THE PROBLEM:
Report every line of the records that contains the word "orange".

[Items listed in a dataset]
──────────────────────────────

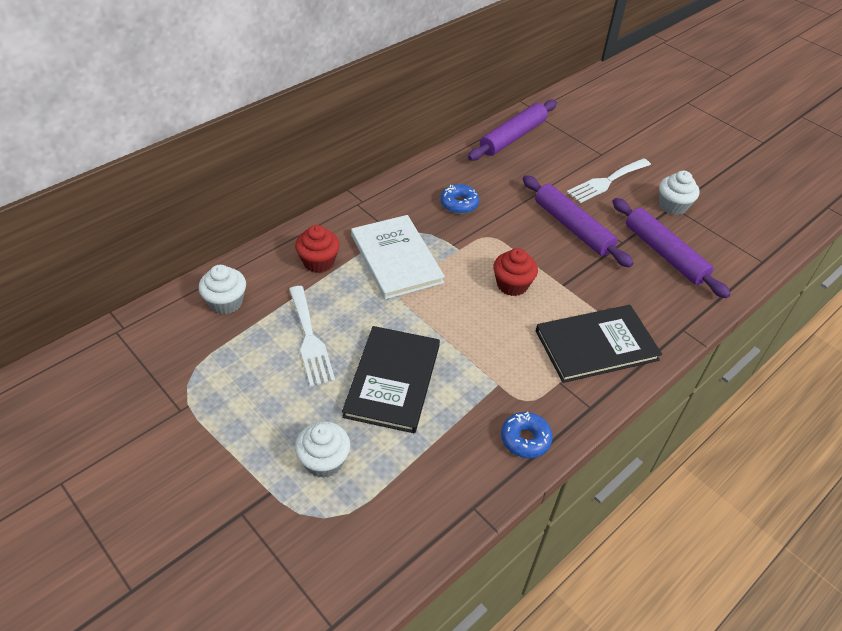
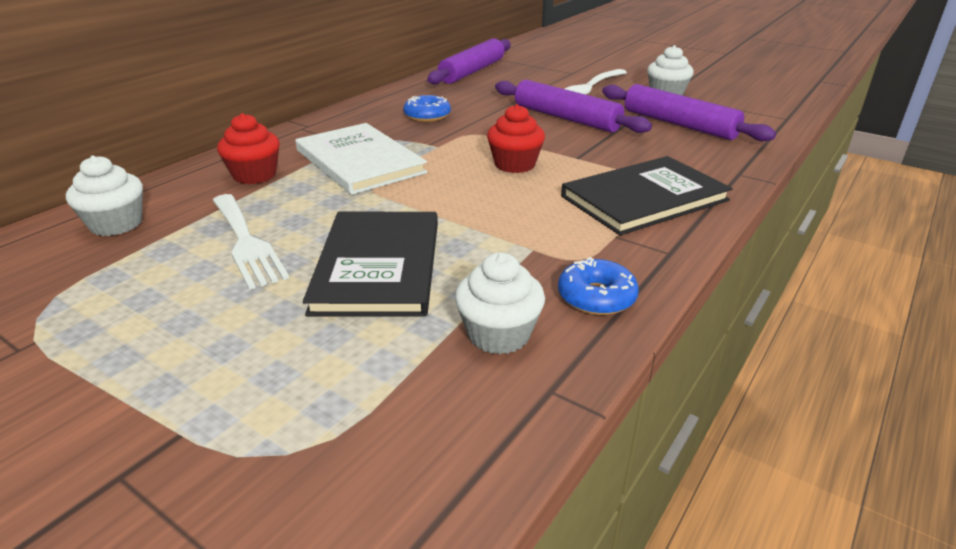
camera: 10 degrees left, 15 degrees down
white cupcake [295,421,350,478] -> white cupcake moved to [455,253,545,355]

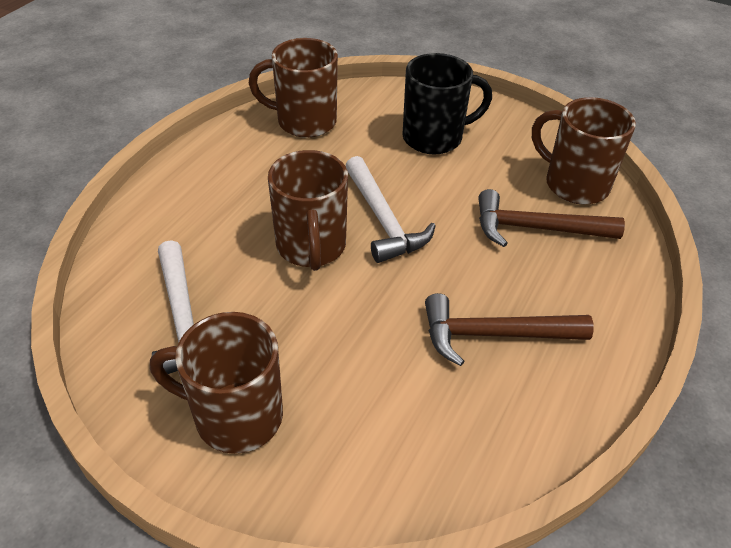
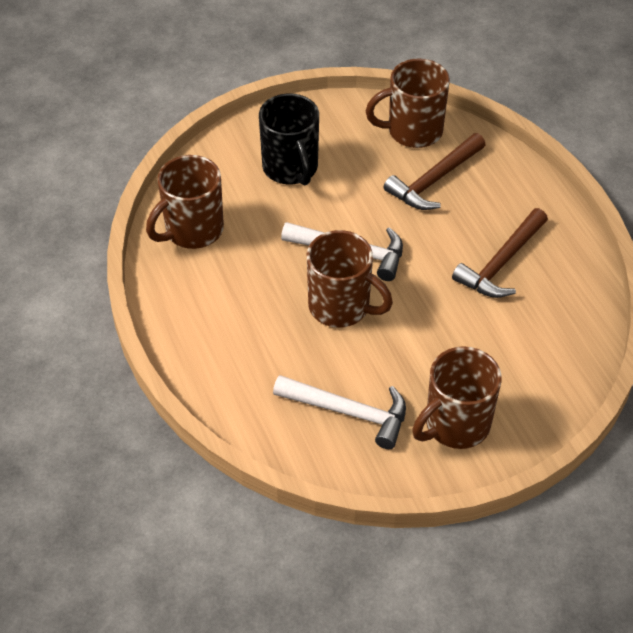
camera: 50 degrees left, 5 degrees up
black mug [402,53,492,155] -> black mug turned 135 degrees clockwise [259,94,319,185]

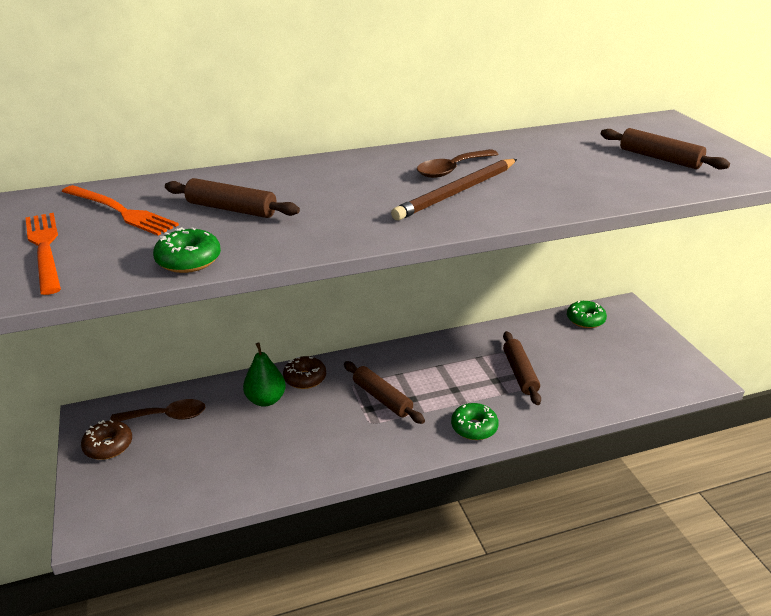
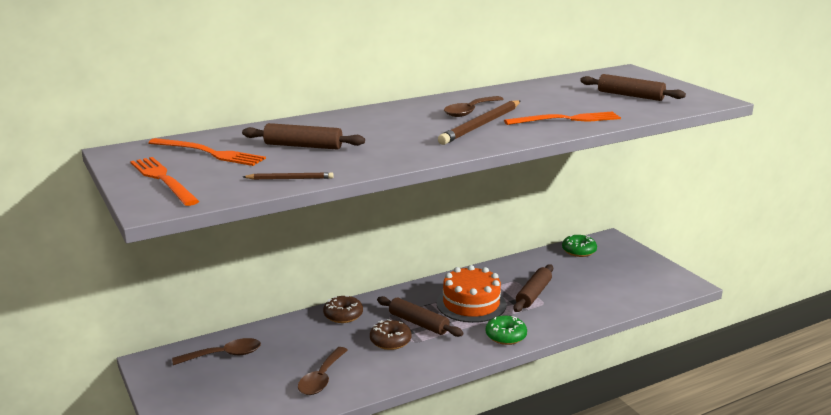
camera: 10 degrees left, 10 degrees down
brown donut [81,420,132,460] -> brown donut moved to [370,319,411,350]
green donut [153,227,221,273] -> brown pencil [243,172,334,180]
green pear [243,342,286,406] -> none
brown rolling pin [503,331,541,405] -> brown rolling pin turned 45 degrees clockwise [513,264,553,312]
none -> brown spoon [298,347,348,395]
none -> orange cake [437,265,506,323]
none -> orange fork [504,112,621,125]

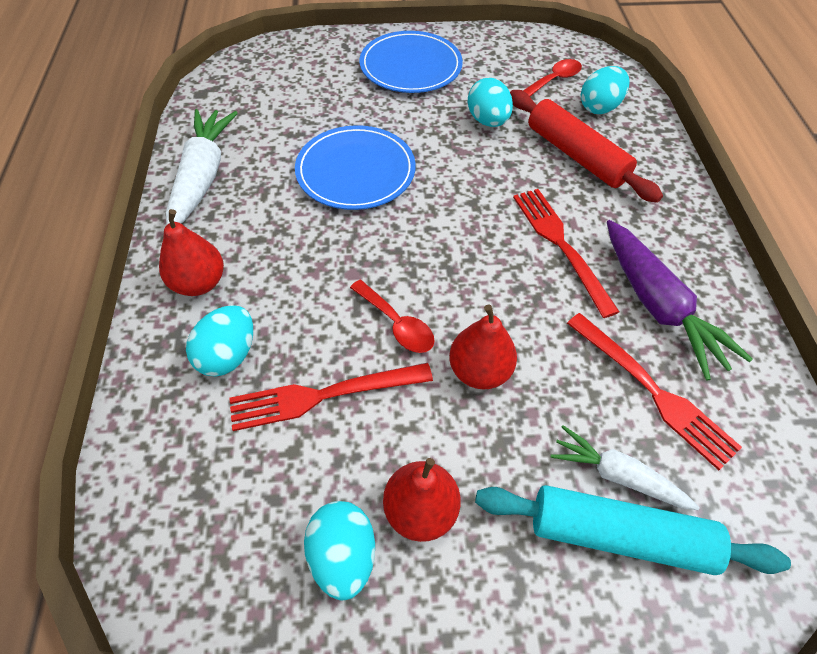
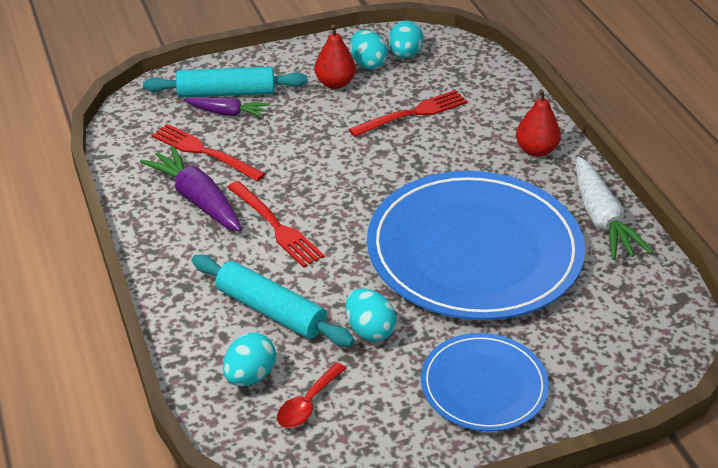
camera: 165 degrees right, 15 degrees down
turquoise egg [186,305,253,377] -> turquoise egg moved to [389,21,424,58]
blue plate [295,125,416,210] -> blue plate [367,171,585,320], size x1.90
red spoon [350,280,435,353] -> none
red pear [449,304,517,389] -> none
red rolling pin [510,90,663,203] -> turquoise rolling pin [192,255,355,347]
white carrot [550,425,700,510] -> purple carrot [184,97,269,118]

──────────────────────────────

WRITTEN REPLY:
none -> orange cake [437,265,506,323]
none -> orange fork [504,112,621,125]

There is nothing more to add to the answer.